## TASK PROMPT
Copy, from the material below, every line in which the word "camera" can be found.

START SOURCE MATERIAL

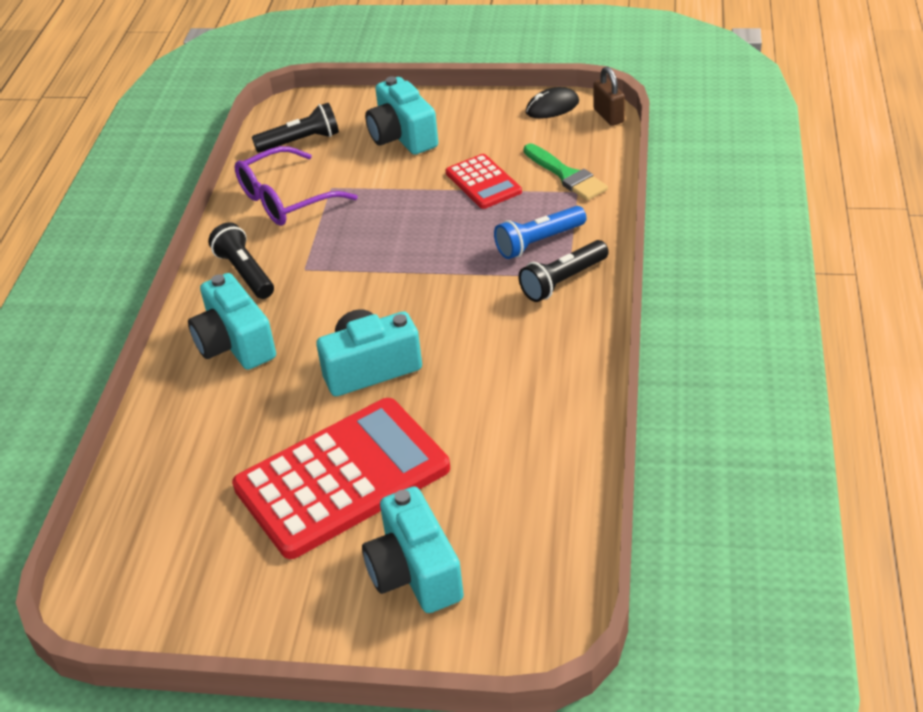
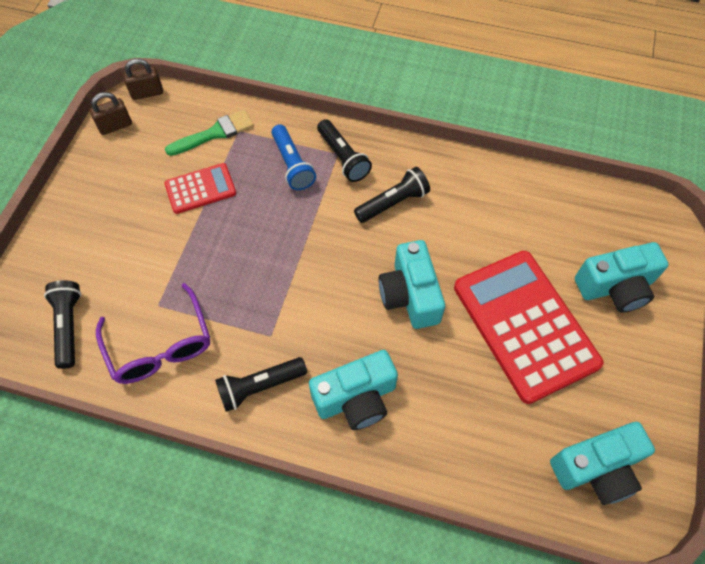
camera: 85 degrees left, 20 degrees up
(402, 136) = (104, 239): turquoise camera -> turquoise camera (596, 468)
(504, 335) = (393, 203): none -> black flashlight
(552, 107) = (115, 126): black mouse -> brown padlock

END SOURCE MATERIAL

## RESPONSE AREA
camera: 85 degrees left, 20 degrees up
(402, 136) = (104, 239): turquoise camera -> turquoise camera (596, 468)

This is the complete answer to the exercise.